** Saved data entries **
- - -

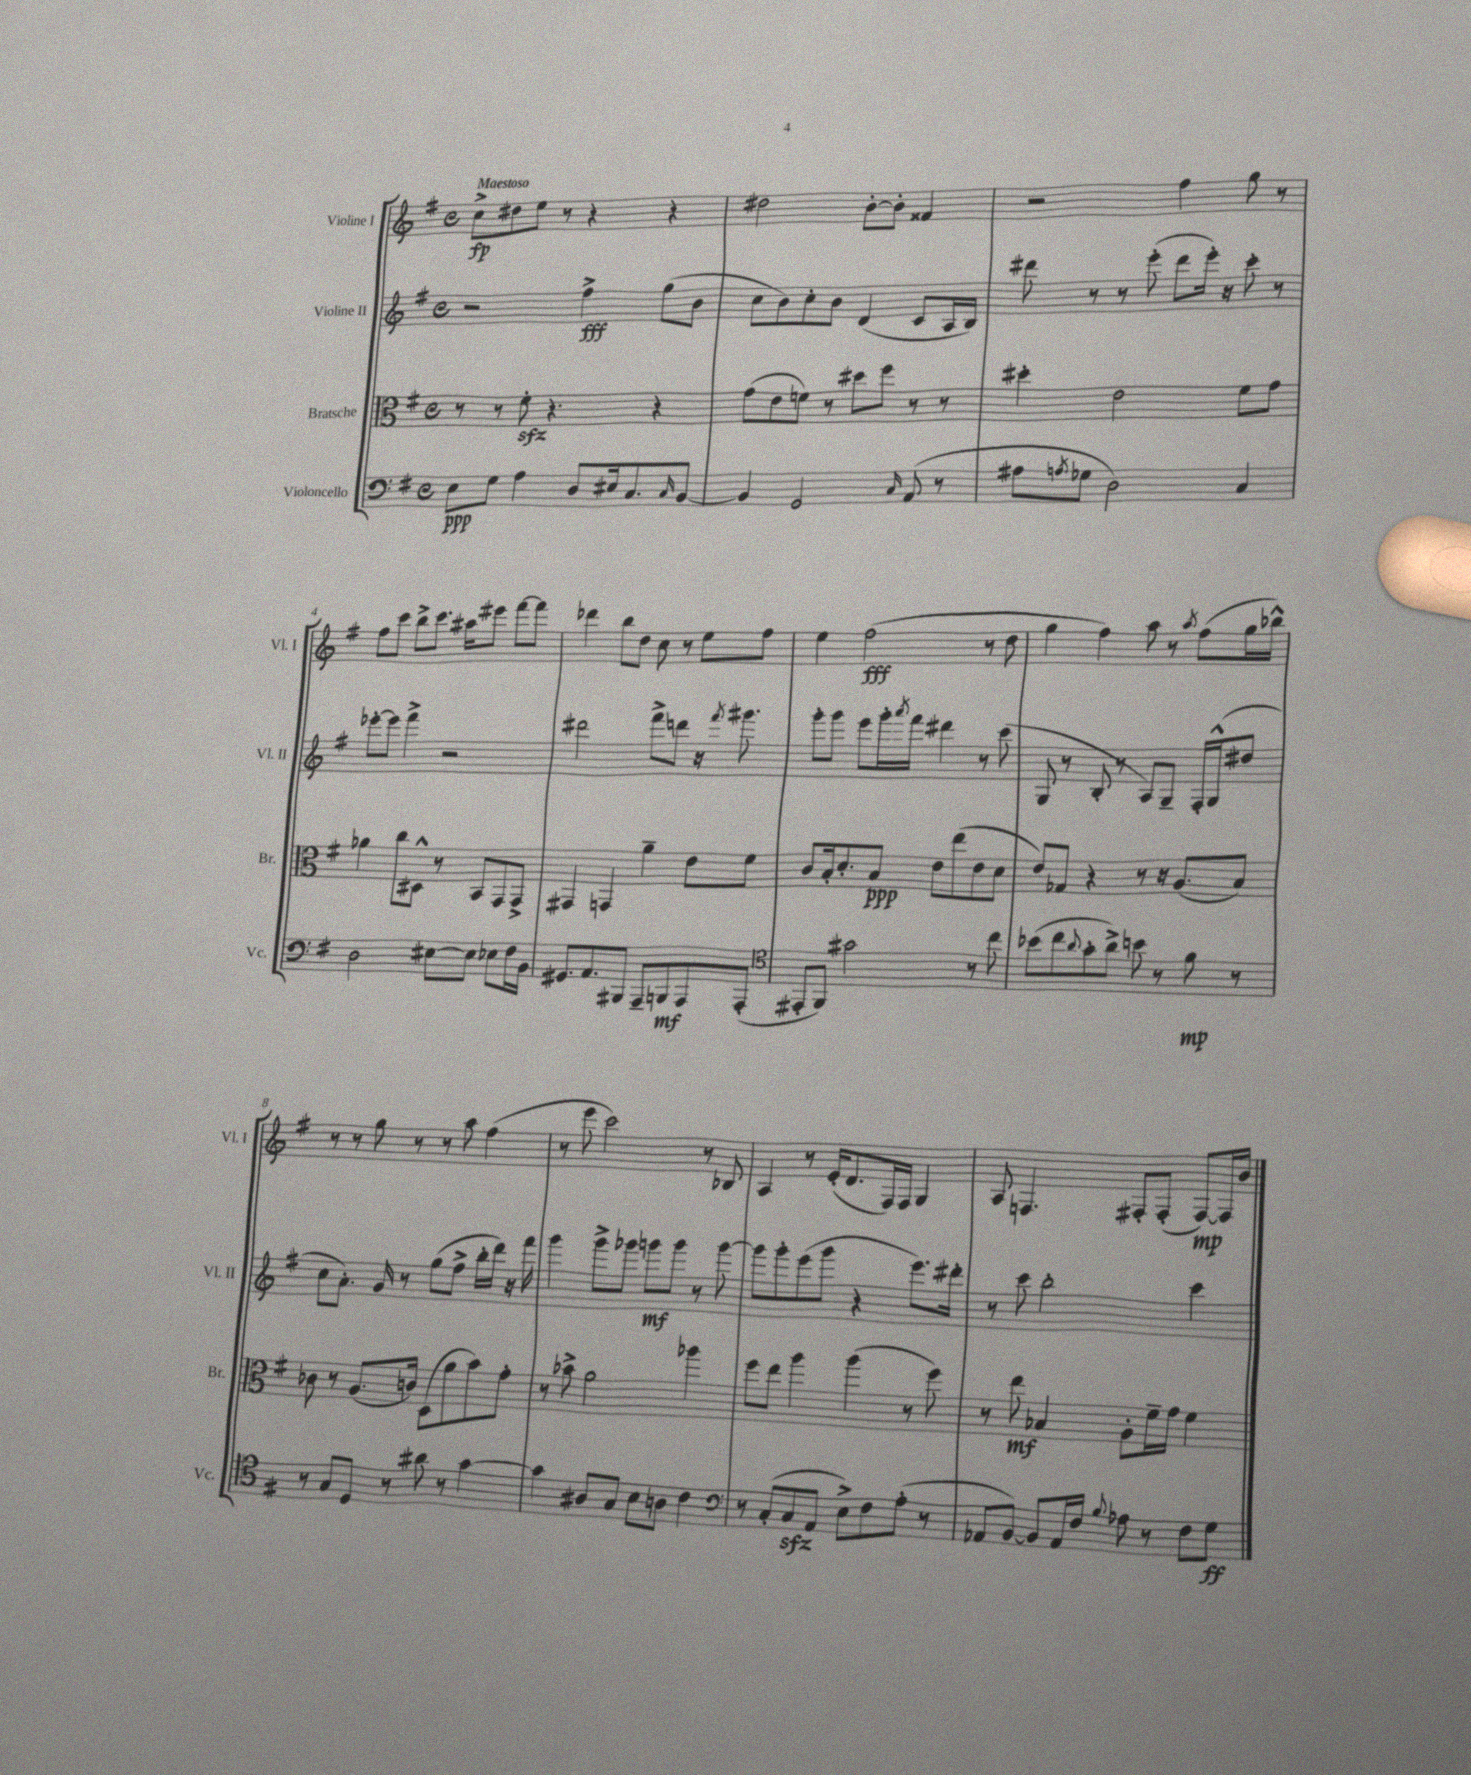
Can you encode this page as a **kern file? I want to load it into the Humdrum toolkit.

**kern	**kern	**kern	**kern
*staff4	*staff3	*staff2	*staff1
*clefF4	*clefC3	*clefG2	*clefG2
*k[f#]	*k[f#]	*k[f#]	*k[f#]
*M4/4	*M4/4	*M4/4	*M4/4
*met(c)	*met(c)	*met(c)	*met(c)
8E	8r	2r	8cc^
8G	8r	.	8dd#
4A	8f#'	.	8ee
.	4.r	.	8r
8D	.	4ff#^	4r
16E#	.	.	.
8.C	.	.	.
.	4r	(8gg	4r
16qqC	.	.	.
[8BB	.	8b	.
=	=	=	=
4BB]	(8g	8cc	2dd#
.	8e	8b)	.
2GG	8f)	8cc'	.
.	8r	8b	.
.	8dd#	(4d	[8b'
.	8ff#	.	8b']
16qqC	.	.	.
(8AA	8r	8c	4f##
8r	8r	16A	.
.	.	16B)	.
=	=	=	=
8A#	4dd#'	8ddd#	2r
8qA	.	.	.
8G-	.	8r	.
2D)	2e	8r	.
.	.	(8eee'	.
.	.	8ddd#	4ff#
.	.	16eee')	.
.	.	16r	.
4C	8f#	8ccc'	8gg
.	8g	8r	8r
=	=	=	=
2D	4a-	[8eee-'	8ff#
.	.	8eee-]	8ccc
.	8cc	4fff#^	8bb^
.	8D#^^	.	8.ccc
[8E#	8r	2r	.
.	.	.	16aa#
8E#]	8BB	.	8eee#
8E-	8GG	.	[8fff#
16F#	8GG^	.	8fff#]
16BB	.	.	.
=	=	=	=
8.GG#	4GG#	2ddd#	4ddd-
8.AA	.	.	.
.	4GG	.	8bb
8BBB#	.	.	8dd
8AAA~	4a~	8fff#^	8cc
8BBB	.	8ddd	8r
8AAA	8e	16r	8ee
.	.	8qfff#	.
.	.	8.ggg#	.
(8AAA'	8f#	.	8ff#
=	=	=	=
*clefC4	*	*	*
8EE#'	8c	8ggg'	4ee
8FF#)	16B'	8ggg	.
.	8.d'	.	.
2g#	.	8eee	(2ff#
.	8B	16ggg'	.
.	.	8qaaa	.
.	.	16fff#	.
.	8e	4ddd#	.
.	(8ee	.	.
8r	8e	8r	8r
8cc	8d	(8ccc	8dd
=	=	=	=
(8b-	8e)	8G	4gg
8cc	8G-	8r	.
8qqa	.	.	.
8g'	4r	8B'	4ff#)
8a^)	.	8r	.
8b	8r	8A)	8aa
8r	16r	8G~	8r
.	(8.A	.	.
.	.	.	8qaa
8f#	.	16F#'	(8ff#
.	.	(16G^^	.
8r	8B)	8dd#	16gg
.	.	.	16bb-^^)
=	=	=	=
8r	8c-	8cc	8r
8G	8r	8.a')	8r
8D	(8.A	.	8gg
.	.	16g	.
8r	.	8r	8r
.	16c)	.	.
8a#	(8D	(8gg	8r
8r	8a	8ff#^	8aa
[4g	8b)	16bb'	(4ff#
.	.	16ddd)	.
.	8g'	16r	.
.	.	16fff#	.
=	=	=	=
4g]	8r	4ggg	8r
.	8b-^	.	8eee
8A#	2a	8ggg^	2ccc)
8G	.	8ggg-	.
8B	.	8ggg	.
8A	.	8ggg	.
4c	4aa-	8r	8r
.	.	[8ggg	8B-
=	=	=	=
*clefF4	*	*	*
8r	8ff#	8ggg]	4A
(8C'	8ee	8ggg'	.
8C	4aa	(8eee	8r
8AA	.	8ggg	(16e'
.	.	.	8.d
8E^)	(4aa	4r	.
8F#	.	.	16F#)
.	.	.	16F#
(8A'	8r	8.eee)	4G
8r	8ff#)	.	.
.	.	16ddd#'	.
=	=	=	=
8AA-	8r	8r	8A
[8BB)	8ee	8ccc	4.F
8BB]	4B-	2bb'	.
16AA-	.	.	.
16F#	.	.	.
8qqB	.	.	.
8A-	8A'	.	8F#'
8r	16f#~	.	(8F#'
.	16g	.	.
8F#	4f#	4ccc	[8F#)
8G	.	.	16F#]
.	.	.	16b
==	==	==	==
*-	*-	*-	*-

- - -

Please return each line of the rows above that contains the string "kern".

** Task solution **
Can you encode this page as a **kern file? I want to load it into the Humdrum toolkit.
**kern	**kern	**kern	**kern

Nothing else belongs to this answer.